* Work to be completed:
Apart from the images, the entire listing below must be restated word for word.

* Records shown:
--------------------------------------------------

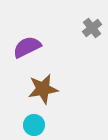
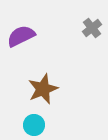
purple semicircle: moved 6 px left, 11 px up
brown star: rotated 12 degrees counterclockwise
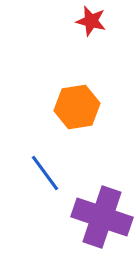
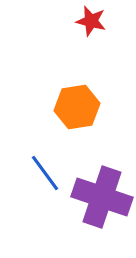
purple cross: moved 20 px up
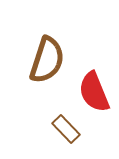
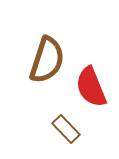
red semicircle: moved 3 px left, 5 px up
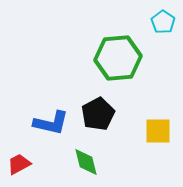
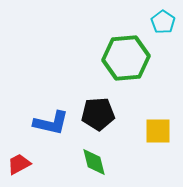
green hexagon: moved 8 px right
black pentagon: rotated 24 degrees clockwise
green diamond: moved 8 px right
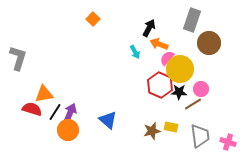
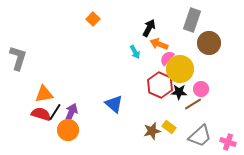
red semicircle: moved 9 px right, 5 px down
purple arrow: moved 1 px right
blue triangle: moved 6 px right, 16 px up
yellow rectangle: moved 2 px left; rotated 24 degrees clockwise
gray trapezoid: rotated 55 degrees clockwise
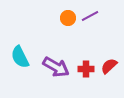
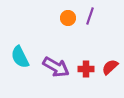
purple line: rotated 42 degrees counterclockwise
red semicircle: moved 1 px right, 1 px down
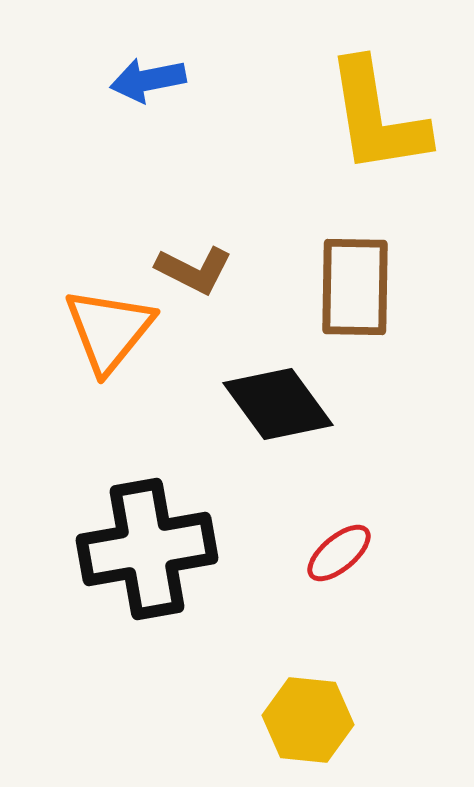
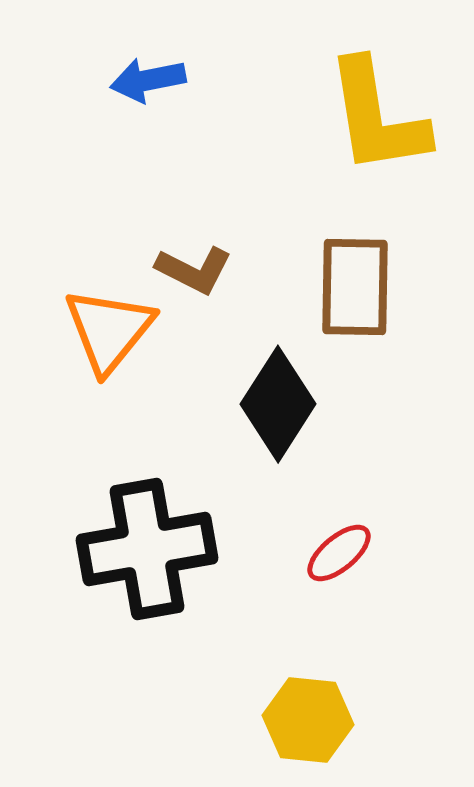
black diamond: rotated 69 degrees clockwise
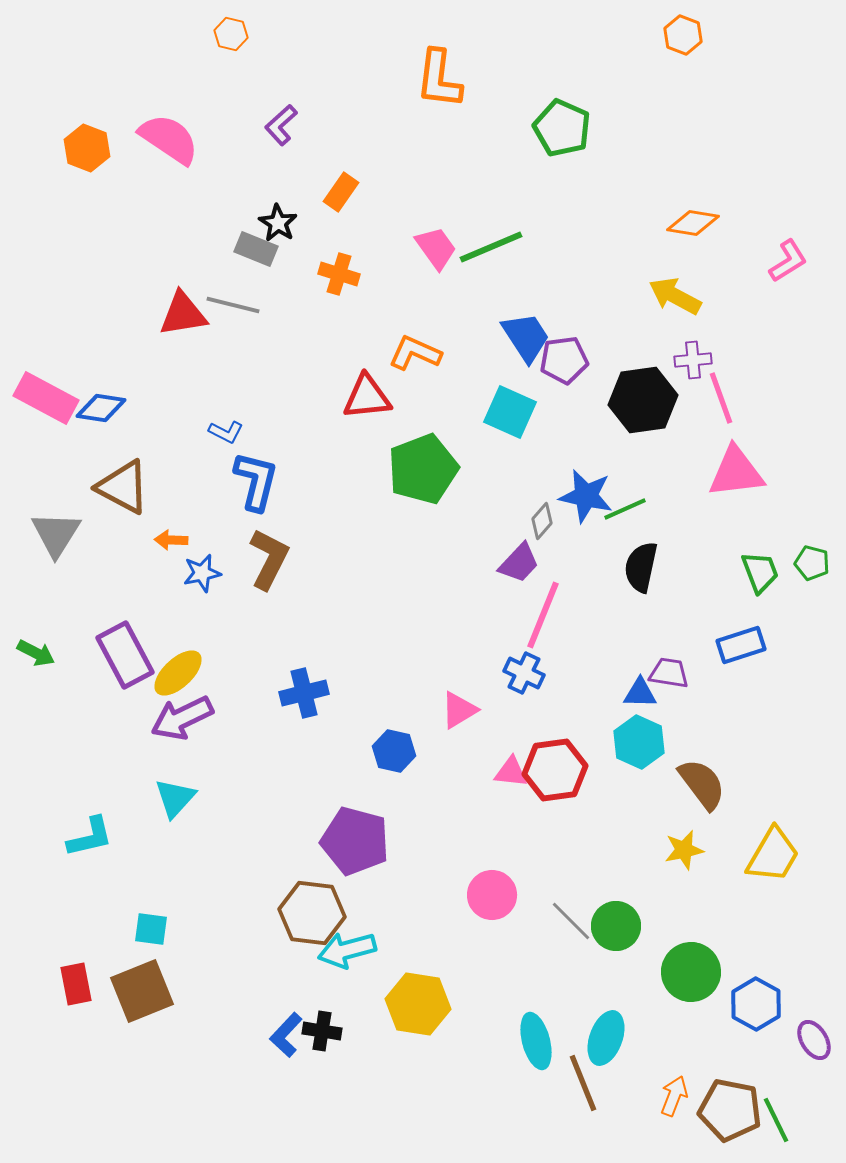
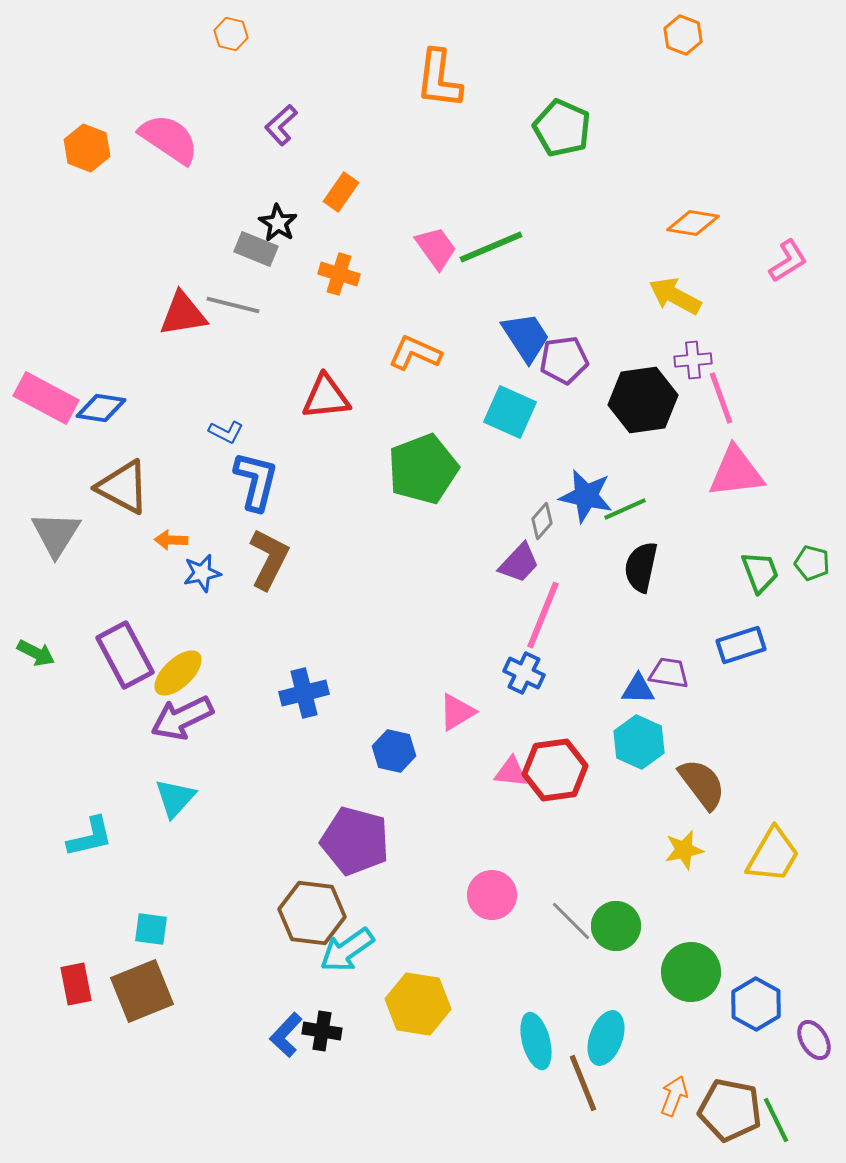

--------------------------------------------------

* Answer:
purple semicircle: moved 6 px left, 11 px up
brown star: rotated 12 degrees counterclockwise
purple cross: moved 20 px up
red semicircle: moved 3 px left, 5 px up
green hexagon: moved 8 px right
black pentagon: rotated 24 degrees clockwise
green diamond: moved 8 px right
red semicircle: moved 9 px right, 5 px down
purple arrow: moved 1 px right
blue triangle: moved 6 px right, 16 px up
yellow rectangle: moved 2 px left; rotated 24 degrees clockwise
gray trapezoid: rotated 55 degrees clockwise
purple line: rotated 42 degrees counterclockwise
red semicircle: moved 1 px right, 1 px down
black diamond: rotated 69 degrees clockwise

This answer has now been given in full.